**Task instructions:**
Set down each line of the material that follows exactly, and leave its pictures out.
*** Opening Data extract ***
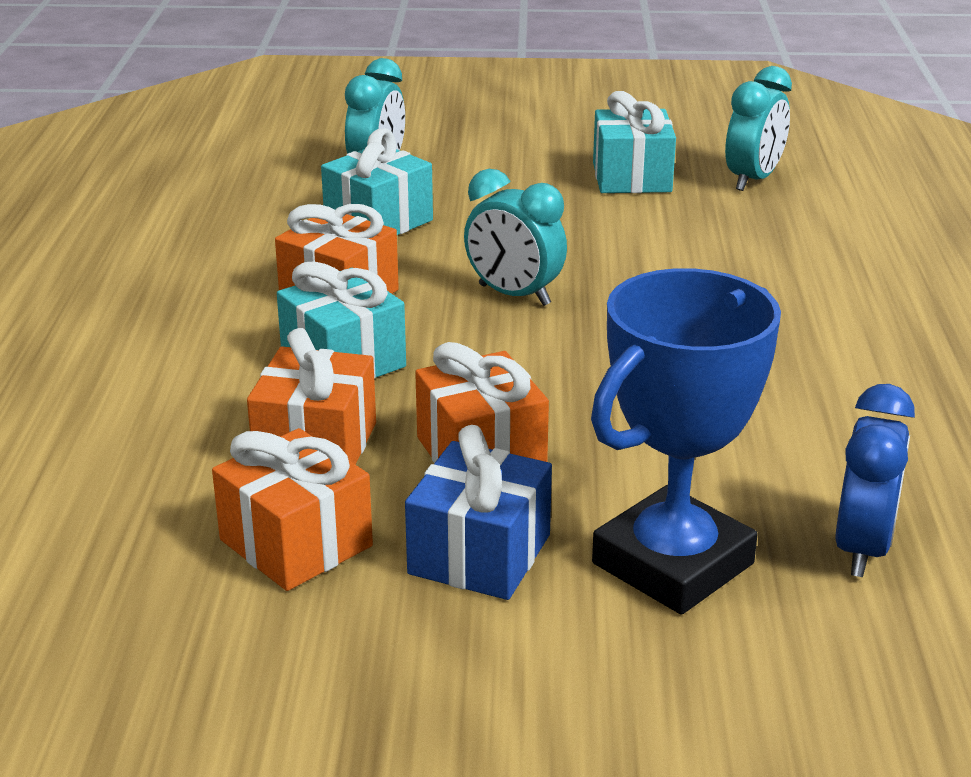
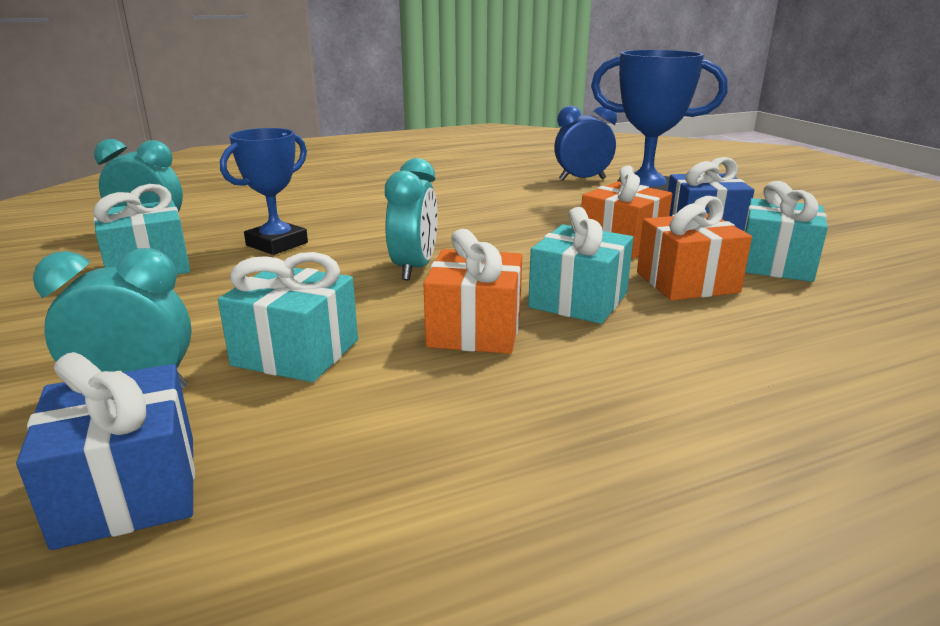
camera: 115 degrees left, 5 degrees down
(266, 169) = (129, 490): none -> blue gift
(296, 543) = (775, 264): orange gift -> turquoise gift
(658, 236) = (277, 244): none -> blue trophy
*** Closing Data extract ***
**Expected answer:**
camera: 115 degrees left, 5 degrees down
(266, 169) = (129, 490): none -> blue gift
(296, 543) = (775, 264): orange gift -> turquoise gift
(658, 236) = (277, 244): none -> blue trophy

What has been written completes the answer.